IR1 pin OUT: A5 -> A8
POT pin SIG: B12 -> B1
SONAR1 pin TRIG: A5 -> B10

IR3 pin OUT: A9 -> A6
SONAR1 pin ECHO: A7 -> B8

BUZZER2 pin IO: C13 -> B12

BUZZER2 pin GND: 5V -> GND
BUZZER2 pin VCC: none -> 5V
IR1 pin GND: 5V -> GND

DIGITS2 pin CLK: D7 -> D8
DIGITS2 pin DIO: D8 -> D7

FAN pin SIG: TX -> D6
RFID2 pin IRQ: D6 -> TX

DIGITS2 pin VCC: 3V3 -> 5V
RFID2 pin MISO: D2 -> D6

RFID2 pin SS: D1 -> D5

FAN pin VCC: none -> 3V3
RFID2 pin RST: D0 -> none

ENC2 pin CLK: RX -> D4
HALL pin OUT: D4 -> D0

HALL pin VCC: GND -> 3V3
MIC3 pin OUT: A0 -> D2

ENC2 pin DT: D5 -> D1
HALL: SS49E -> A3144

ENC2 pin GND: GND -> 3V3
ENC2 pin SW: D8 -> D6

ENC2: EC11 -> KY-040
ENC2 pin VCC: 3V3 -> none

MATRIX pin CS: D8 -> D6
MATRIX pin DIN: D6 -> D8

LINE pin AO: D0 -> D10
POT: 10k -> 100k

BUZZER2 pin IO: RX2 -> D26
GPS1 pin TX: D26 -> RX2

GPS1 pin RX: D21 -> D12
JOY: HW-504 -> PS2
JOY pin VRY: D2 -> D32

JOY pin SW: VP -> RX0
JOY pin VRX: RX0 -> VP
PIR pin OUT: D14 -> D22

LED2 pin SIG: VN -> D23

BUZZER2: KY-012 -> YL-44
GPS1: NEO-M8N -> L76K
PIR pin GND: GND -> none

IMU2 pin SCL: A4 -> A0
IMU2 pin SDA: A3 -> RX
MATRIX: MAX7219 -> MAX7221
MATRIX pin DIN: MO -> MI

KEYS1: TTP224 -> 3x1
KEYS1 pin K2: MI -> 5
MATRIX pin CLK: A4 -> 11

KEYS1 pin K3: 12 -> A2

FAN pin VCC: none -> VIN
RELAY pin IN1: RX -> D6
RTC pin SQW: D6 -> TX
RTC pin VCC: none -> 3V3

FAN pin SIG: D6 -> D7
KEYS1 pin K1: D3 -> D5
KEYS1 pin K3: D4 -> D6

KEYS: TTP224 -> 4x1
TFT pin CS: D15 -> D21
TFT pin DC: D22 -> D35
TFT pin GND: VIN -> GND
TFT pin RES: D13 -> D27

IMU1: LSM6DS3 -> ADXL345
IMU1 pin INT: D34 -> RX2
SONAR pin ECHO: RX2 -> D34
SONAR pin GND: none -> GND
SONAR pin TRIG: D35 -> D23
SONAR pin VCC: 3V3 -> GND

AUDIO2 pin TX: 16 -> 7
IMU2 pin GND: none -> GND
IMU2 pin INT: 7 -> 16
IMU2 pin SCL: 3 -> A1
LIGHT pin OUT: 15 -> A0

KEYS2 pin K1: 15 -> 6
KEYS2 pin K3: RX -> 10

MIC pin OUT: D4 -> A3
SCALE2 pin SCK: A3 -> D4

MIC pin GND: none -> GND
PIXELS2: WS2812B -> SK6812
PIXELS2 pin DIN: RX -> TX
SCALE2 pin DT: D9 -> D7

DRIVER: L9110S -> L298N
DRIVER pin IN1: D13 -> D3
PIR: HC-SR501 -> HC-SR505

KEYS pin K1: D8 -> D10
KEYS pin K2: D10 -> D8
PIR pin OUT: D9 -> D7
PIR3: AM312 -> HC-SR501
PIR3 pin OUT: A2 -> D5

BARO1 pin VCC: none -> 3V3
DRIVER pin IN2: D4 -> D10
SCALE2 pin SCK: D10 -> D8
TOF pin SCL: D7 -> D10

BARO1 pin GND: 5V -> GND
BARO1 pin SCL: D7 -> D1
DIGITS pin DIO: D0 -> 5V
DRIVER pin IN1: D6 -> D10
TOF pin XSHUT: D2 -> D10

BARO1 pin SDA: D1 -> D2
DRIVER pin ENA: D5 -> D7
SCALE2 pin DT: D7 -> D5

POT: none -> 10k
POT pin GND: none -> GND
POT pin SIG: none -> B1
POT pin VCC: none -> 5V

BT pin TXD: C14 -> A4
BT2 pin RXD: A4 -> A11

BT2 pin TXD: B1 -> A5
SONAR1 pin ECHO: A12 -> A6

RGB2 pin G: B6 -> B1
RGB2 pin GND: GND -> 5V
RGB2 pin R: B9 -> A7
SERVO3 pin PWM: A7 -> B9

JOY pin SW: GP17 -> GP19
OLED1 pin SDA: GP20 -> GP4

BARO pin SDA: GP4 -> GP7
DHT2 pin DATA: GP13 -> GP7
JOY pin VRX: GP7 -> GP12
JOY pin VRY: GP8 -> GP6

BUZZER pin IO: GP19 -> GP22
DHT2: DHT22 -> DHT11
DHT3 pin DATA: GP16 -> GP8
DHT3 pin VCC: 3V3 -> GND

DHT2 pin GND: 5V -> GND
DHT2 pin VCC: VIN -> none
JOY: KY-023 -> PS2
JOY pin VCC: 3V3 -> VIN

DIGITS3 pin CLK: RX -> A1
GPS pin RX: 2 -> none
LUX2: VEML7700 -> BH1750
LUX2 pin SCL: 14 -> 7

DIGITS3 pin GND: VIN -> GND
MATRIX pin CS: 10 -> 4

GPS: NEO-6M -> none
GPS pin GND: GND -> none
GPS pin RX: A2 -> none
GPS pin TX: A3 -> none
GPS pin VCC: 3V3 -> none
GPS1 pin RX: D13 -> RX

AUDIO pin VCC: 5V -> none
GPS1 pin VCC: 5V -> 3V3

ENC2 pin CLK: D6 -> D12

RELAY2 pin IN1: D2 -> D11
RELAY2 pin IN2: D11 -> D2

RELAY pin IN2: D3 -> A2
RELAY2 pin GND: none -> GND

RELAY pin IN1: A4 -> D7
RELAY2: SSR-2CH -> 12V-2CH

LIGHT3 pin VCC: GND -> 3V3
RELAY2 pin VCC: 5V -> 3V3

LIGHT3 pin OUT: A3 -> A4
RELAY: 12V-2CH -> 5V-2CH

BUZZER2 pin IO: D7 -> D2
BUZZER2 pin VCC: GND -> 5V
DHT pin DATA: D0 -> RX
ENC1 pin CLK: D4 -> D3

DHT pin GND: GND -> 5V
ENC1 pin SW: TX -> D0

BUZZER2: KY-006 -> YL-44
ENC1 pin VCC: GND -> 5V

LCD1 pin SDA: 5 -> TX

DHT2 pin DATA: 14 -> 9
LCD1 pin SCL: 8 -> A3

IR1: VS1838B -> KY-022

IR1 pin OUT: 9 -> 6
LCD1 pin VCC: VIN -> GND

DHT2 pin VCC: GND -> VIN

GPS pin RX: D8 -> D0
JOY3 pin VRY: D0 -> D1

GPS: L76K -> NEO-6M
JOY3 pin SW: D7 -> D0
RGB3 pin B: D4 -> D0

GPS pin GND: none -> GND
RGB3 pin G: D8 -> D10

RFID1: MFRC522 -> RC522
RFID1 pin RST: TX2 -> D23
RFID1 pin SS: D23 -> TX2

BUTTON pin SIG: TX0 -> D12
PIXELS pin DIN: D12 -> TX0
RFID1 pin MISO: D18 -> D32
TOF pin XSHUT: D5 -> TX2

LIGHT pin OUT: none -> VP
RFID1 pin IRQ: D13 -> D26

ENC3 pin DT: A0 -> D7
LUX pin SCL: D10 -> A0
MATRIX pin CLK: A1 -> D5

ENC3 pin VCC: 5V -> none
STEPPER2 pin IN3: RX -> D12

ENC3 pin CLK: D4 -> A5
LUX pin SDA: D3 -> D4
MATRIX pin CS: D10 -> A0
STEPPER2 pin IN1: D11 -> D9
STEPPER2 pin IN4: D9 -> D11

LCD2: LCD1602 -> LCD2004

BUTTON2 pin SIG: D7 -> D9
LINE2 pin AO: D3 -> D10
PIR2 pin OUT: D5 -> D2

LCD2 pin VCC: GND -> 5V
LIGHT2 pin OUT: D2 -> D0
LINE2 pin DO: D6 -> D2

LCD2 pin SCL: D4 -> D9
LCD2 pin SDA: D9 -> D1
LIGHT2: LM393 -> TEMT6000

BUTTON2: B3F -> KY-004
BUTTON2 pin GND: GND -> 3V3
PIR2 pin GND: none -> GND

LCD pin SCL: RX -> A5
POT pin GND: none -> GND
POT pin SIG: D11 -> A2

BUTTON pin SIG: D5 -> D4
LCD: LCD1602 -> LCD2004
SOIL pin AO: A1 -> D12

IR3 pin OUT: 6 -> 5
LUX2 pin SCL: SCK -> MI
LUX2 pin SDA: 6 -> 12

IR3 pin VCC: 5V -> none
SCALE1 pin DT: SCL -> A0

==========

In the data above, retype exactly and only the lines between the one holding "MIC pin OUT: D4 -> A3" and the one holding "DHT3 pin VCC: 3V3 -> GND", inclusive.

MIC pin OUT: D4 -> A3
SCALE2 pin SCK: A3 -> D4

MIC pin GND: none -> GND
PIXELS2: WS2812B -> SK6812
PIXELS2 pin DIN: RX -> TX
SCALE2 pin DT: D9 -> D7

DRIVER: L9110S -> L298N
DRIVER pin IN1: D13 -> D3
PIR: HC-SR501 -> HC-SR505

KEYS pin K1: D8 -> D10
KEYS pin K2: D10 -> D8
PIR pin OUT: D9 -> D7
PIR3: AM312 -> HC-SR501
PIR3 pin OUT: A2 -> D5

BARO1 pin VCC: none -> 3V3
DRIVER pin IN2: D4 -> D10
SCALE2 pin SCK: D10 -> D8
TOF pin SCL: D7 -> D10

BARO1 pin GND: 5V -> GND
BARO1 pin SCL: D7 -> D1
DIGITS pin DIO: D0 -> 5V
DRIVER pin IN1: D6 -> D10
TOF pin XSHUT: D2 -> D10

BARO1 pin SDA: D1 -> D2
DRIVER pin ENA: D5 -> D7
SCALE2 pin DT: D7 -> D5

POT: none -> 10k
POT pin GND: none -> GND
POT pin SIG: none -> B1
POT pin VCC: none -> 5V

BT pin TXD: C14 -> A4
BT2 pin RXD: A4 -> A11

BT2 pin TXD: B1 -> A5
SONAR1 pin ECHO: A12 -> A6

RGB2 pin G: B6 -> B1
RGB2 pin GND: GND -> 5V
RGB2 pin R: B9 -> A7
SERVO3 pin PWM: A7 -> B9

JOY pin SW: GP17 -> GP19
OLED1 pin SDA: GP20 -> GP4

BARO pin SDA: GP4 -> GP7
DHT2 pin DATA: GP13 -> GP7
JOY pin VRX: GP7 -> GP12
JOY pin VRY: GP8 -> GP6

BUZZER pin IO: GP19 -> GP22
DHT2: DHT22 -> DHT11
DHT3 pin DATA: GP16 -> GP8
DHT3 pin VCC: 3V3 -> GND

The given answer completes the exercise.